__Exercise prompt__.
Please return every record below exactly as it stands.

__Records to use__.

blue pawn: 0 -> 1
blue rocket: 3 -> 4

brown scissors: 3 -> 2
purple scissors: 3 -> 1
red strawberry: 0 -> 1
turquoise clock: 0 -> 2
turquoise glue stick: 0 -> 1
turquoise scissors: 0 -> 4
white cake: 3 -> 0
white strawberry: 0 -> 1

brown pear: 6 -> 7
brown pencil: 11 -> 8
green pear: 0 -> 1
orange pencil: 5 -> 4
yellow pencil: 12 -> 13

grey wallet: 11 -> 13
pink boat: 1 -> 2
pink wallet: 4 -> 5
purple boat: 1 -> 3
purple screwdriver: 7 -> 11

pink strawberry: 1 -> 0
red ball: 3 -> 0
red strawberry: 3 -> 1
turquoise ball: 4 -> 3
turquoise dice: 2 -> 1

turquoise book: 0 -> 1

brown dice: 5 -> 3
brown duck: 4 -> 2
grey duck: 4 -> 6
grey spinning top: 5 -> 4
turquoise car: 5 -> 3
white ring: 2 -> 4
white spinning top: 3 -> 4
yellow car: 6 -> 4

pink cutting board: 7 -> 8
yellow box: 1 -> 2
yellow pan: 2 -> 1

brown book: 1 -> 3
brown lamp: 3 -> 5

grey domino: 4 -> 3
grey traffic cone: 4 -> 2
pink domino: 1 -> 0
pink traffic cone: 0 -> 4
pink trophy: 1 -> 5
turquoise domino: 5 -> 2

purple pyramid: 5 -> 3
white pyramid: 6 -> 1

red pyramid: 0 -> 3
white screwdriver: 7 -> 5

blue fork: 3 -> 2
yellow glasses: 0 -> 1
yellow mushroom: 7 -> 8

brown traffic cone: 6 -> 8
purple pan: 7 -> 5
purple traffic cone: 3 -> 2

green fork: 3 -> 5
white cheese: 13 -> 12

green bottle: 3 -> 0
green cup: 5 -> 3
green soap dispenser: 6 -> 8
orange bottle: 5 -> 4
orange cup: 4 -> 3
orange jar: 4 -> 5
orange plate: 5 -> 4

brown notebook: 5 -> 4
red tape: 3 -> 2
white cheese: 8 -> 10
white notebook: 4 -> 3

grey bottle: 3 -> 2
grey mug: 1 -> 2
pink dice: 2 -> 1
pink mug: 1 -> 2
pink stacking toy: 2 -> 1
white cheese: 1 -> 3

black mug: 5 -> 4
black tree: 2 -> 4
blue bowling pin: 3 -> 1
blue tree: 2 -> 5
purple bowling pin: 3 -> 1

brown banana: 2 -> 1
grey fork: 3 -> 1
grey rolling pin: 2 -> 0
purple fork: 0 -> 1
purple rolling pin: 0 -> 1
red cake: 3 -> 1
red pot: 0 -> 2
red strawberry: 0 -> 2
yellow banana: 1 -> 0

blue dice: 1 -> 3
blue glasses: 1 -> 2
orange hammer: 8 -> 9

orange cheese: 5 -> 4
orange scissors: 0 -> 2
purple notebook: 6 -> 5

__Response below__.
blue pawn: 0 -> 1
blue rocket: 3 -> 4

brown scissors: 3 -> 2
purple scissors: 3 -> 1
red strawberry: 0 -> 1
turquoise clock: 0 -> 2
turquoise glue stick: 0 -> 1
turquoise scissors: 0 -> 4
white cake: 3 -> 0
white strawberry: 0 -> 1

brown pear: 6 -> 7
brown pencil: 11 -> 8
green pear: 0 -> 1
orange pencil: 5 -> 4
yellow pencil: 12 -> 13

grey wallet: 11 -> 13
pink boat: 1 -> 2
pink wallet: 4 -> 5
purple boat: 1 -> 3
purple screwdriver: 7 -> 11

pink strawberry: 1 -> 0
red ball: 3 -> 0
red strawberry: 3 -> 1
turquoise ball: 4 -> 3
turquoise dice: 2 -> 1

turquoise book: 0 -> 1

brown dice: 5 -> 3
brown duck: 4 -> 2
grey duck: 4 -> 6
grey spinning top: 5 -> 4
turquoise car: 5 -> 3
white ring: 2 -> 4
white spinning top: 3 -> 4
yellow car: 6 -> 4

pink cutting board: 7 -> 8
yellow box: 1 -> 2
yellow pan: 2 -> 1

brown book: 1 -> 3
brown lamp: 3 -> 5

grey domino: 4 -> 3
grey traffic cone: 4 -> 2
pink domino: 1 -> 0
pink traffic cone: 0 -> 4
pink trophy: 1 -> 5
turquoise domino: 5 -> 2

purple pyramid: 5 -> 3
white pyramid: 6 -> 1

red pyramid: 0 -> 3
white screwdriver: 7 -> 5

blue fork: 3 -> 2
yellow glasses: 0 -> 1
yellow mushroom: 7 -> 8

brown traffic cone: 6 -> 8
purple pan: 7 -> 5
purple traffic cone: 3 -> 2

green fork: 3 -> 5
white cheese: 13 -> 12

green bottle: 3 -> 0
green cup: 5 -> 3
green soap dispenser: 6 -> 8
orange bottle: 5 -> 4
orange cup: 4 -> 3
orange jar: 4 -> 5
orange plate: 5 -> 4

brown notebook: 5 -> 4
red tape: 3 -> 2
white cheese: 8 -> 10
white notebook: 4 -> 3

grey bottle: 3 -> 2
grey mug: 1 -> 2
pink dice: 2 -> 1
pink mug: 1 -> 2
pink stacking toy: 2 -> 1
white cheese: 1 -> 3

black mug: 5 -> 4
black tree: 2 -> 4
blue bowling pin: 3 -> 1
blue tree: 2 -> 5
purple bowling pin: 3 -> 1

brown banana: 2 -> 1
grey fork: 3 -> 1
grey rolling pin: 2 -> 0
purple fork: 0 -> 1
purple rolling pin: 0 -> 1
red cake: 3 -> 1
red pot: 0 -> 2
red strawberry: 0 -> 2
yellow banana: 1 -> 0

blue dice: 1 -> 3
blue glasses: 1 -> 2
orange hammer: 8 -> 9

orange cheese: 5 -> 4
orange scissors: 0 -> 2
purple notebook: 6 -> 5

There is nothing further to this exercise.